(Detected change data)
↓↓↓

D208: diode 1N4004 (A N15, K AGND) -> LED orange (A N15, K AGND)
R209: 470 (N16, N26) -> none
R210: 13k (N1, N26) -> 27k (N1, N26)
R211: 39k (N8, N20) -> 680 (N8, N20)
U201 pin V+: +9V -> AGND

↑↑↑

EXERCISE REQUIREMENTS: Reproduce the data shown above with every line intact.

SOLUTION TO THIS PROBLEM:
D208: diode 1N4004 (A N15, K AGND) -> LED orange (A N15, K AGND)
R209: 470 (N16, N26) -> none
R210: 13k (N1, N26) -> 27k (N1, N26)
R211: 39k (N8, N20) -> 680 (N8, N20)
U201 pin V+: +9V -> AGND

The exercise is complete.